WHAT YOU SHOULD DO ->
Extract every line from all the rows below, copying each one word for word and leaving the pictures out of your answer.

[Stored data]
------
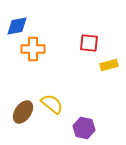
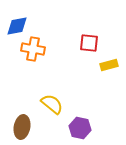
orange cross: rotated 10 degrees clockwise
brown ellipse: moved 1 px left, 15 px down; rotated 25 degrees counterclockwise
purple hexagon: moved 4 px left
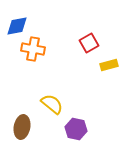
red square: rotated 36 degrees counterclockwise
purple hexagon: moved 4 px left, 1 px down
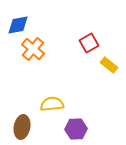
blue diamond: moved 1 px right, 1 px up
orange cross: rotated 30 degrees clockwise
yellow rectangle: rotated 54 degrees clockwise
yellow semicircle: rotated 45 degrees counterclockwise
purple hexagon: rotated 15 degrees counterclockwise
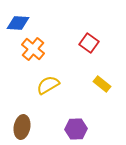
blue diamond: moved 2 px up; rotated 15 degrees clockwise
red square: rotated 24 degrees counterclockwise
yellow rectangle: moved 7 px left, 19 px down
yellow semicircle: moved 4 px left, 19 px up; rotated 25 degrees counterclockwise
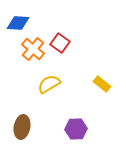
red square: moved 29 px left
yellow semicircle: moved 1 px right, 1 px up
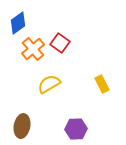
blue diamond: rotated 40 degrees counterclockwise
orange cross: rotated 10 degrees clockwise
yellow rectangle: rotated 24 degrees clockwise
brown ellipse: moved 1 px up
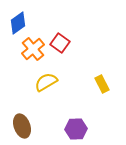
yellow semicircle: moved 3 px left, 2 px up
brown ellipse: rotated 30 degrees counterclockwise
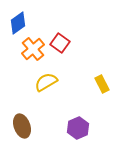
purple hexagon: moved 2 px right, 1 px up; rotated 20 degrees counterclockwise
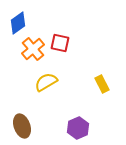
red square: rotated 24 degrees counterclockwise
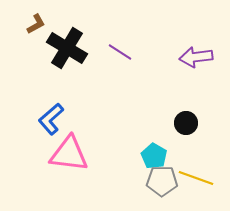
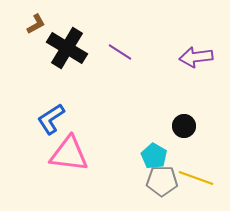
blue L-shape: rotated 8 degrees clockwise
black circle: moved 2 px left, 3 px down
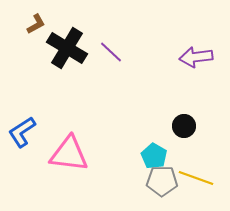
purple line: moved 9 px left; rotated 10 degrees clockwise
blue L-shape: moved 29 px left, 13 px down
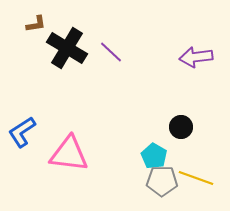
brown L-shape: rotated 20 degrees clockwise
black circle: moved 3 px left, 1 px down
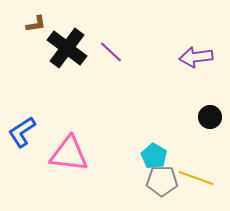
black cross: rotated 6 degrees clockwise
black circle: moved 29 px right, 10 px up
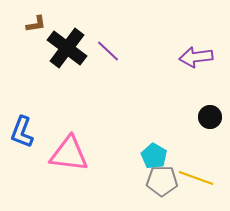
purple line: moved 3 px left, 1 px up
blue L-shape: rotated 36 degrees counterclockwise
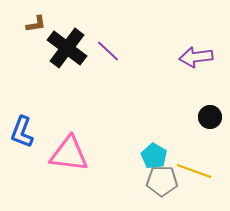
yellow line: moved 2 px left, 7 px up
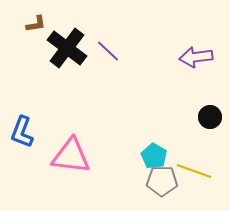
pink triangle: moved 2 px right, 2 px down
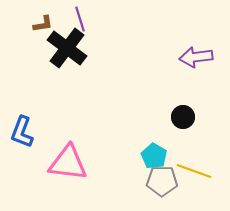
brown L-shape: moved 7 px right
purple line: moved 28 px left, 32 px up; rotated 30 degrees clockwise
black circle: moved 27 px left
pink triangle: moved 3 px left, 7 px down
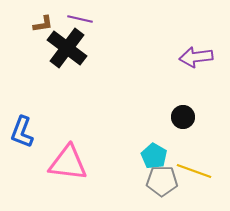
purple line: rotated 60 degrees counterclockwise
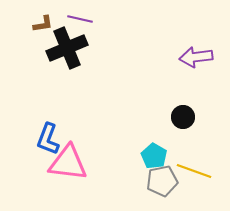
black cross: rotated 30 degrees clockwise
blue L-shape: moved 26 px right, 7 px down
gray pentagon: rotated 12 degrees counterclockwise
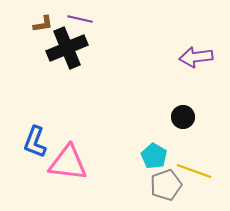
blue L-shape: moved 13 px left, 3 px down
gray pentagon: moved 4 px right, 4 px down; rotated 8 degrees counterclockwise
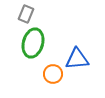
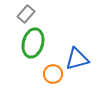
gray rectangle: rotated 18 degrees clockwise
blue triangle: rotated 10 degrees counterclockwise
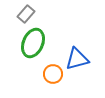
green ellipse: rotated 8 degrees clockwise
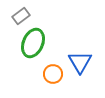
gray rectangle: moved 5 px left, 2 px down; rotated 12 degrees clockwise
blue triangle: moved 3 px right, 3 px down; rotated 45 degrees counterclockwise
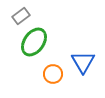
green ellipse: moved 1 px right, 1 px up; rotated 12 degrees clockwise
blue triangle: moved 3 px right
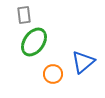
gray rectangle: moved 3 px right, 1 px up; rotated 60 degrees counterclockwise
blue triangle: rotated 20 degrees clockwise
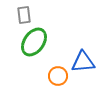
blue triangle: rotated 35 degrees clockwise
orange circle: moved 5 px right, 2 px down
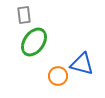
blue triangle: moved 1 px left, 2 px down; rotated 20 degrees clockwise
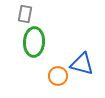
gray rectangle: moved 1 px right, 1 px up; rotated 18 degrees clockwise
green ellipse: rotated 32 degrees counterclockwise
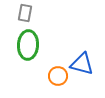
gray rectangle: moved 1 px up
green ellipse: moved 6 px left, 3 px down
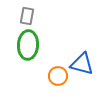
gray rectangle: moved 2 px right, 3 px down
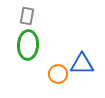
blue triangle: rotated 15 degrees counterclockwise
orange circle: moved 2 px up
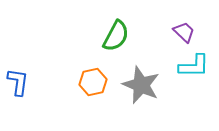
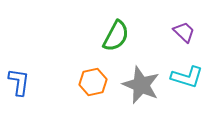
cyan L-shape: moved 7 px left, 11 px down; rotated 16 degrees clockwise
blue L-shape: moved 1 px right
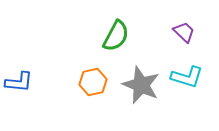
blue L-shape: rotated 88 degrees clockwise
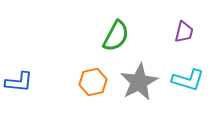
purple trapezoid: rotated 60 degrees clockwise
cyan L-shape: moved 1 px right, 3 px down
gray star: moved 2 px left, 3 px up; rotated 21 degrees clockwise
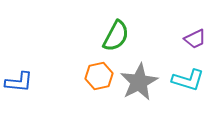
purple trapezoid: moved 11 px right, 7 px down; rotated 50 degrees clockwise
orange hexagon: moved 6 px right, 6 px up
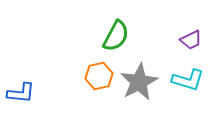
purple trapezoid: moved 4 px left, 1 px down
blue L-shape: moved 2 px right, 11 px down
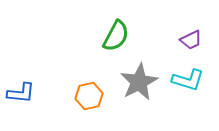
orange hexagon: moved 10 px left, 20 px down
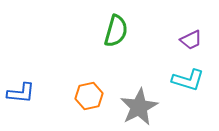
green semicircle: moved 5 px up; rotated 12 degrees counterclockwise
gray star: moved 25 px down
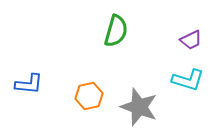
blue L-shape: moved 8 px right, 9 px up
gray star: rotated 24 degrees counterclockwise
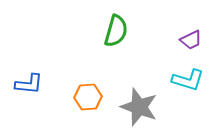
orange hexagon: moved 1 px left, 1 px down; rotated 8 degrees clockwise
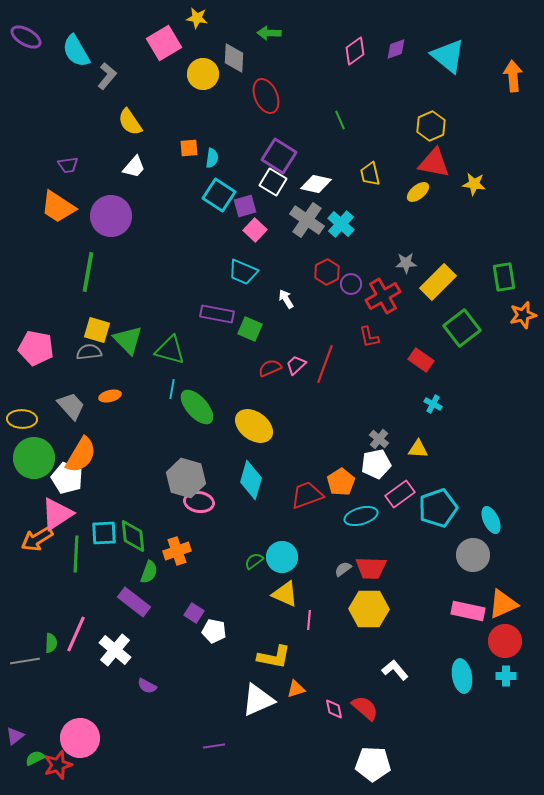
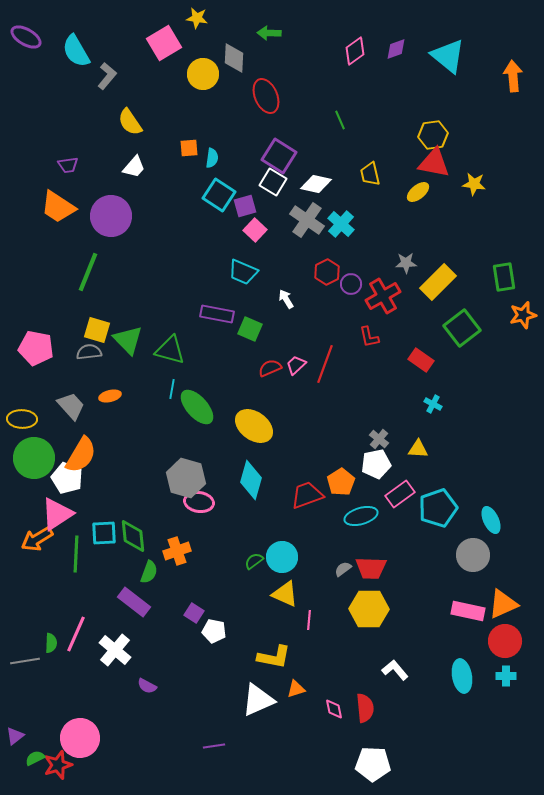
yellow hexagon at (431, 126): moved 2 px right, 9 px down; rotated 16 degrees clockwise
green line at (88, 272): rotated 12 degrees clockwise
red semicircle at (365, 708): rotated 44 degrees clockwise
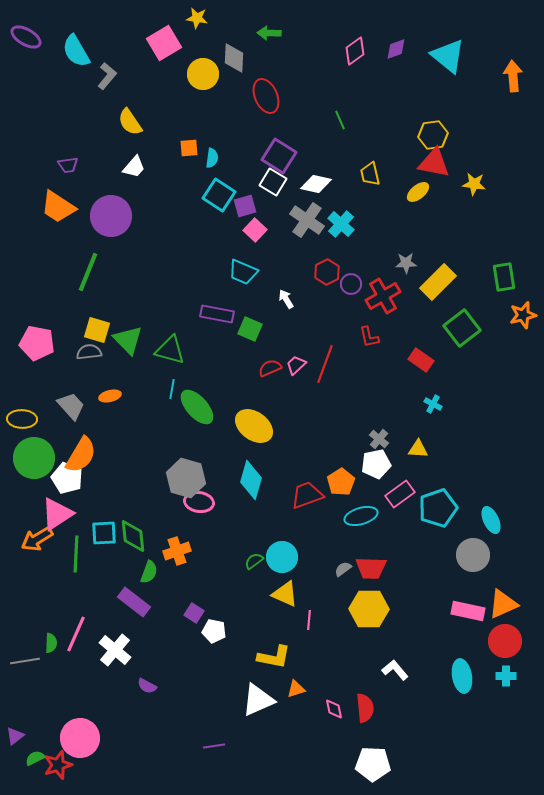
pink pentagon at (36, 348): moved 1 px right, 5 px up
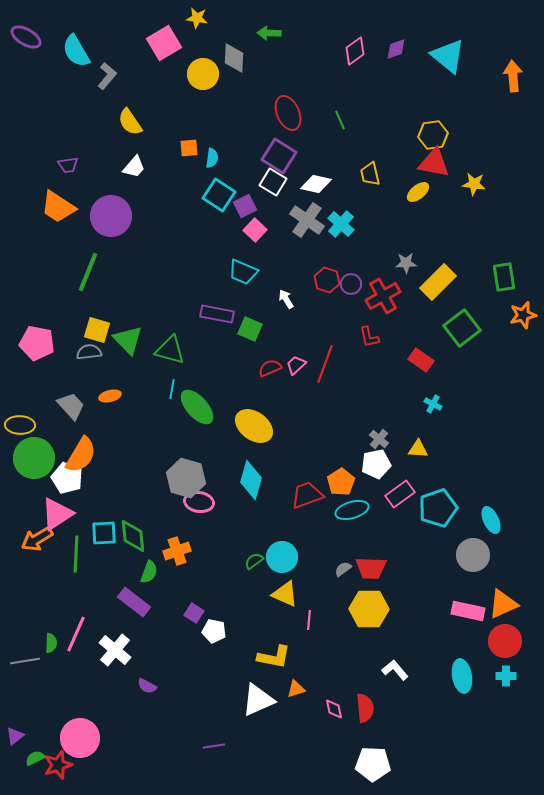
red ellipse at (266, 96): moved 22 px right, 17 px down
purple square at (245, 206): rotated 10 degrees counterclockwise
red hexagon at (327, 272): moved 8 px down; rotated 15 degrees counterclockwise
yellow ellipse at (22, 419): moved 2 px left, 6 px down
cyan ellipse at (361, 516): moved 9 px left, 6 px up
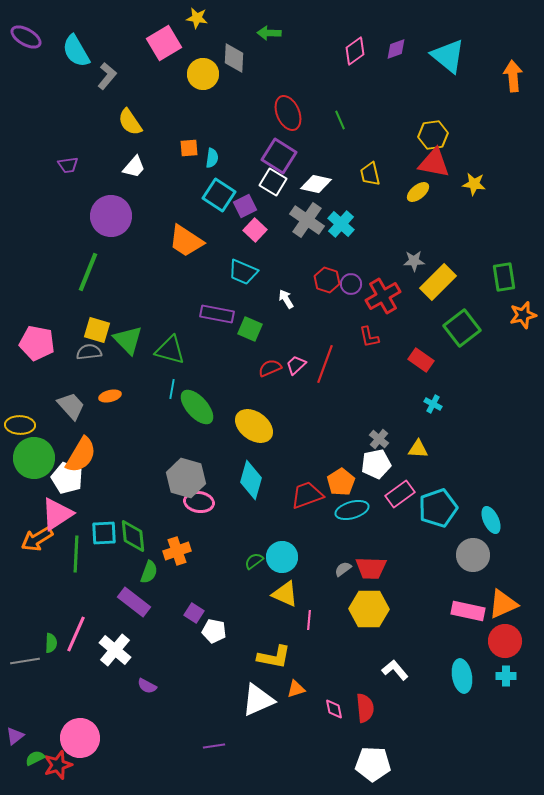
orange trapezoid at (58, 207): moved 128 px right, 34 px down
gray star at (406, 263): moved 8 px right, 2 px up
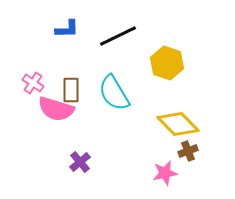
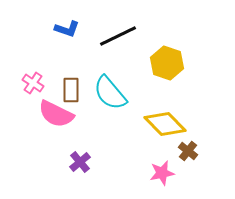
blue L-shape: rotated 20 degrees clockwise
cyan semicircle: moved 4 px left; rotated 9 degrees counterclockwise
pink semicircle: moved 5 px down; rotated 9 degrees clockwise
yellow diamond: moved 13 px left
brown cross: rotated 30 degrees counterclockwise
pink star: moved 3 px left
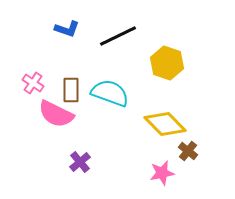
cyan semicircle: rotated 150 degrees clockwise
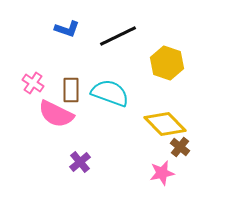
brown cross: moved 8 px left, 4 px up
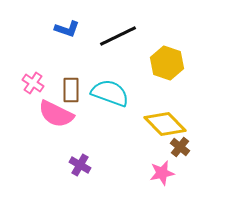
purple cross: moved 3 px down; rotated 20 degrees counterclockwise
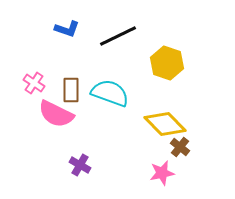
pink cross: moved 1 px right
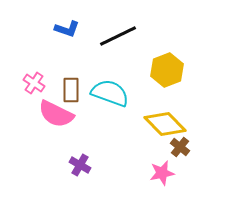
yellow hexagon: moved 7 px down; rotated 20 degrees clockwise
------
EXERCISE SOLUTION ->
orange cross: rotated 10 degrees clockwise
brown ellipse: moved 1 px left, 15 px down; rotated 25 degrees counterclockwise
purple hexagon: moved 4 px left
red square: rotated 36 degrees counterclockwise
purple hexagon: moved 4 px left, 1 px down
blue diamond: moved 1 px right, 1 px up
orange cross: rotated 30 degrees clockwise
yellow rectangle: rotated 54 degrees clockwise
yellow semicircle: rotated 45 degrees counterclockwise
purple hexagon: rotated 15 degrees counterclockwise
blue diamond: moved 2 px up; rotated 15 degrees clockwise
red square: rotated 24 degrees counterclockwise
yellow rectangle: moved 7 px left, 19 px down
yellow semicircle: moved 4 px left, 19 px up; rotated 25 degrees counterclockwise
red square: moved 29 px left
yellow semicircle: moved 1 px right, 1 px up
blue diamond: rotated 40 degrees counterclockwise
orange cross: rotated 10 degrees clockwise
yellow rectangle: rotated 24 degrees clockwise
brown ellipse: moved 1 px up
yellow semicircle: moved 3 px left, 2 px up
brown ellipse: rotated 30 degrees counterclockwise
purple hexagon: moved 2 px right, 1 px up; rotated 20 degrees counterclockwise
red square: rotated 24 degrees counterclockwise
blue L-shape: rotated 8 degrees clockwise
black circle: moved 2 px left, 3 px down
purple line: moved 9 px left; rotated 10 degrees clockwise
blue L-shape: moved 29 px left, 13 px down
brown L-shape: rotated 20 degrees clockwise
black circle: moved 3 px left, 1 px down
black cross: rotated 6 degrees clockwise
black circle: moved 29 px right, 10 px up
purple line: moved 3 px left, 1 px up
blue L-shape: rotated 36 degrees counterclockwise
yellow line: moved 2 px left, 7 px up
pink triangle: moved 2 px right, 2 px down
brown L-shape: moved 7 px right
purple line: moved 28 px left, 32 px up; rotated 30 degrees clockwise
black circle: moved 27 px left
pink triangle: moved 3 px left, 7 px down
purple line: rotated 60 degrees counterclockwise
black cross: rotated 30 degrees clockwise
blue L-shape: moved 26 px right, 7 px down
gray pentagon: rotated 12 degrees counterclockwise
blue L-shape: moved 13 px left, 3 px down
gray pentagon: moved 4 px right, 4 px down; rotated 8 degrees counterclockwise
gray rectangle: rotated 18 degrees clockwise
blue triangle: rotated 10 degrees counterclockwise
green ellipse: rotated 8 degrees clockwise
gray rectangle: moved 5 px left, 2 px down; rotated 12 degrees clockwise
blue triangle: moved 3 px right, 3 px down; rotated 45 degrees counterclockwise
green ellipse: moved 1 px right, 1 px up; rotated 12 degrees clockwise
blue triangle: moved 3 px right
gray rectangle: moved 3 px right, 1 px up; rotated 60 degrees counterclockwise
blue triangle: rotated 20 degrees clockwise
blue triangle: rotated 35 degrees clockwise
orange circle: moved 5 px right, 2 px down
blue triangle: moved 1 px left, 2 px down; rotated 20 degrees clockwise
gray rectangle: moved 1 px right, 1 px up; rotated 18 degrees clockwise
green ellipse: rotated 32 degrees counterclockwise
gray rectangle: moved 1 px up
green ellipse: moved 6 px left, 3 px down
gray rectangle: moved 2 px right, 3 px down
blue triangle: rotated 15 degrees counterclockwise
orange circle: moved 2 px up
cyan L-shape: moved 7 px left, 11 px down; rotated 16 degrees clockwise
blue L-shape: moved 1 px right
blue L-shape: rotated 88 degrees clockwise
purple trapezoid: rotated 60 degrees clockwise
cyan L-shape: moved 1 px right, 3 px down
gray star: moved 2 px left, 3 px up; rotated 21 degrees clockwise
purple trapezoid: moved 11 px right, 7 px down; rotated 50 degrees clockwise
orange hexagon: moved 6 px right, 6 px up
purple trapezoid: moved 4 px left, 1 px down
blue L-shape: moved 2 px right, 11 px down
orange hexagon: moved 10 px left, 20 px down
green semicircle: moved 5 px up; rotated 12 degrees counterclockwise
gray star: moved 25 px down
blue L-shape: moved 8 px right, 9 px up
gray star: rotated 24 degrees counterclockwise
orange hexagon: moved 1 px left, 1 px down; rotated 8 degrees clockwise
yellow hexagon at (431, 126): moved 2 px right, 9 px down; rotated 16 degrees clockwise
green line at (88, 272): rotated 12 degrees clockwise
red semicircle at (365, 708): rotated 44 degrees clockwise
pink pentagon at (36, 348): moved 1 px right, 5 px up
red ellipse at (266, 96): moved 22 px right, 17 px down
purple square at (245, 206): rotated 10 degrees counterclockwise
red hexagon at (327, 272): moved 8 px down; rotated 15 degrees counterclockwise
yellow ellipse at (22, 419): moved 2 px left, 6 px down
cyan ellipse at (361, 516): moved 9 px left, 6 px up
orange trapezoid at (58, 207): moved 128 px right, 34 px down
gray star at (406, 263): moved 8 px right, 2 px up
blue L-shape: rotated 20 degrees clockwise
cyan semicircle: moved 4 px left; rotated 9 degrees counterclockwise
pink semicircle: moved 5 px down; rotated 9 degrees clockwise
yellow diamond: moved 13 px left
brown cross: rotated 30 degrees counterclockwise
pink star: moved 3 px left
cyan semicircle: rotated 150 degrees clockwise
brown cross: moved 8 px left, 4 px up
purple cross: moved 3 px down; rotated 20 degrees counterclockwise
pink cross: moved 1 px right
yellow hexagon: moved 7 px down; rotated 20 degrees clockwise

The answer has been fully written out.